___ SOURCE DATA ___

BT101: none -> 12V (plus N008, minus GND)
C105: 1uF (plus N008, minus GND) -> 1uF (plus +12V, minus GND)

___
___ SOURCE DATA ___

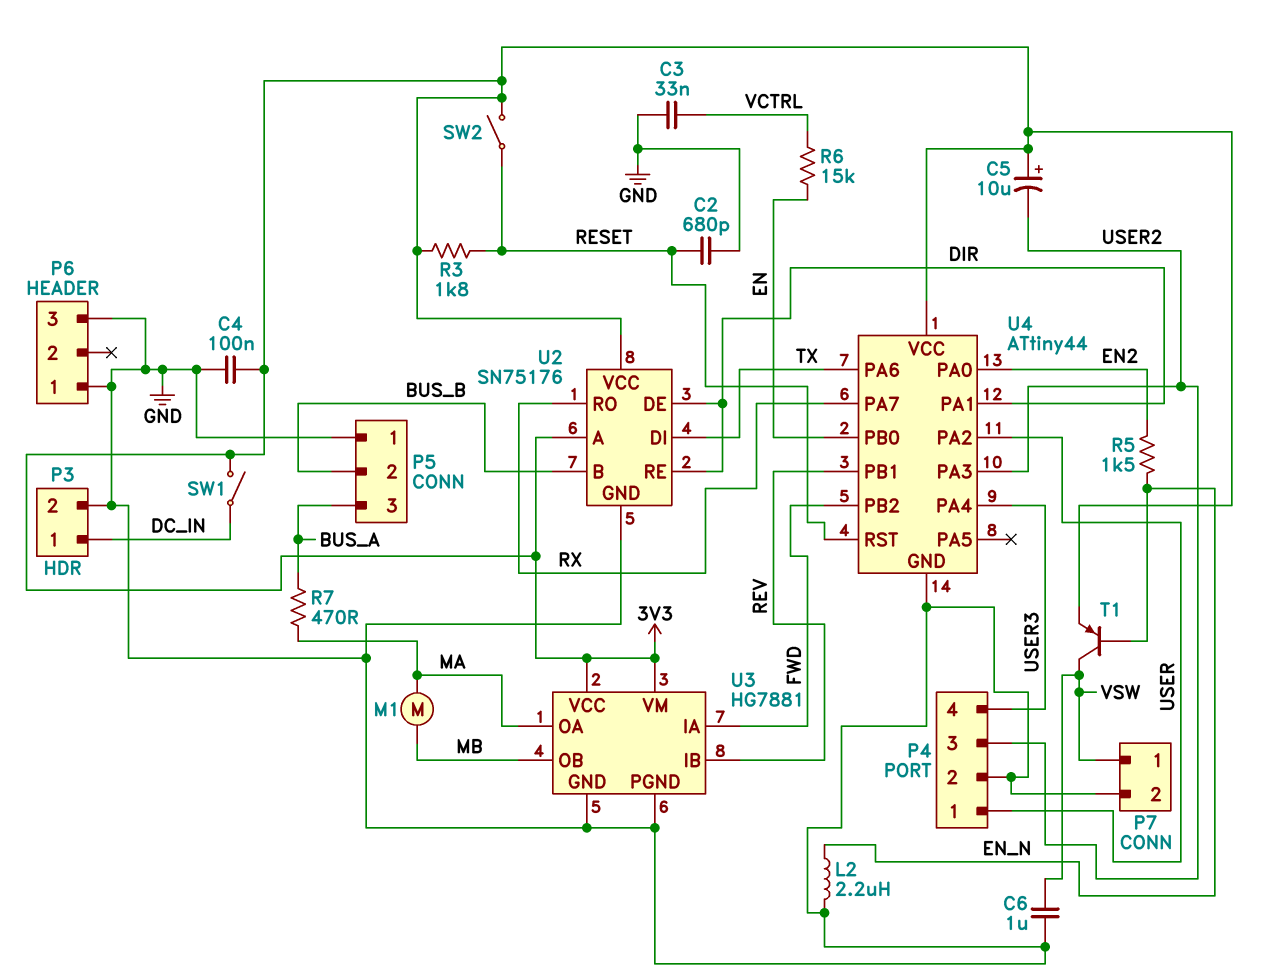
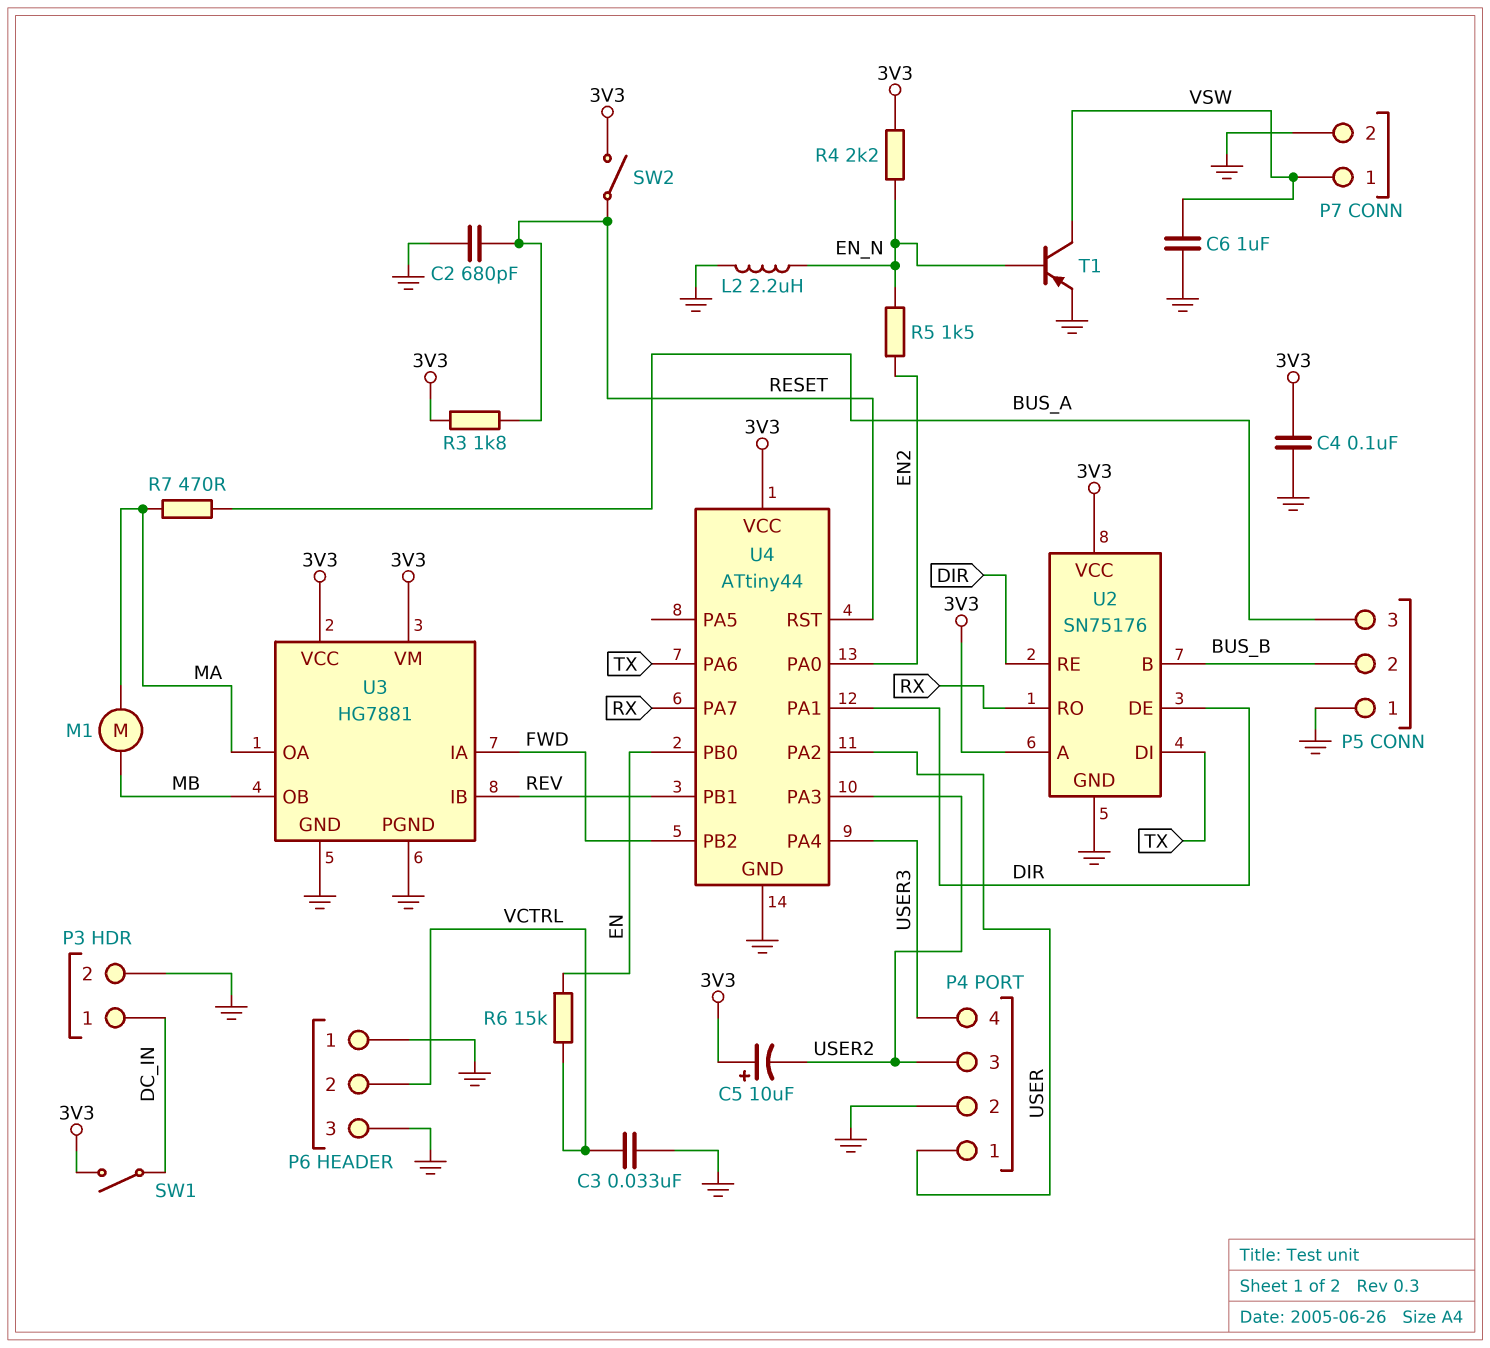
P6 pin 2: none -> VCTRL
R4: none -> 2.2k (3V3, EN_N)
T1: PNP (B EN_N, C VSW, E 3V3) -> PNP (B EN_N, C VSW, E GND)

___

**INSTRUCTIONS TO FOLLOW**
Taking the records above, retype every line from the one with "P6 pin 2: none -> VCTRL" down to the one with "T1: PNP (B EN_N, C", exactly and with nothing else.

**RESPONSE BOX**
P6 pin 2: none -> VCTRL
R4: none -> 2.2k (3V3, EN_N)
T1: PNP (B EN_N, C VSW, E 3V3) -> PNP (B EN_N, C VSW, E GND)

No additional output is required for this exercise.